MATERIAL FOR THIS TASK =

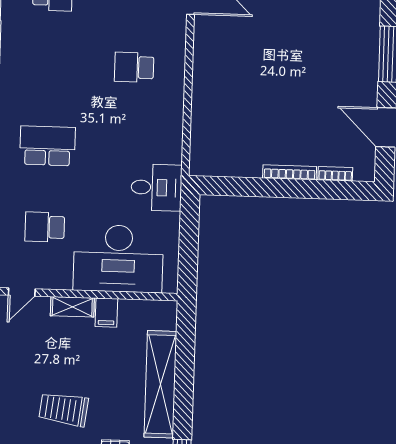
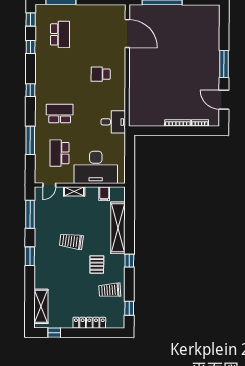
desk: (156, 188) -> (113, 122), moved
school desk: (45, 227) -> (60, 153), width x1.85
filing cabinet: (106, 313) -> (104, 194), moved

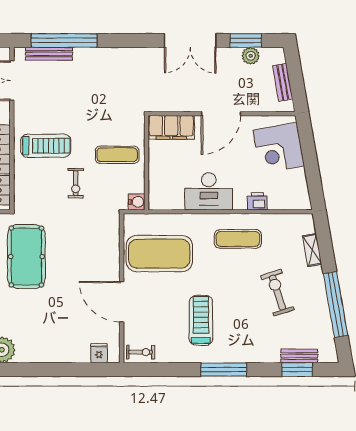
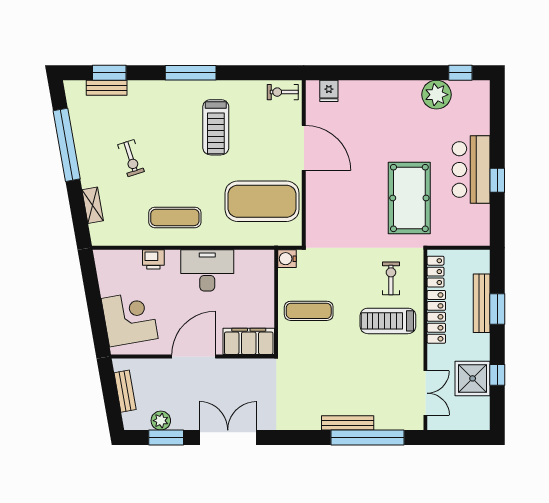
bench: (49, 54) -> (348, 423), moved
exercise bike: (76, 183) -> (391, 278), moved
exercise bike: (277, 293) -> (131, 158), width x0.73, depth x0.72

WORK ITEM = Set down, exactly and only, the lines running from the one holding "bench: (49, 54) -> (348, 423), moved" through the end of the records above, both ends included.

FINISHED EXERCISE =
bench: (49, 54) -> (348, 423), moved
exercise bike: (76, 183) -> (391, 278), moved
exercise bike: (277, 293) -> (131, 158), width x0.73, depth x0.72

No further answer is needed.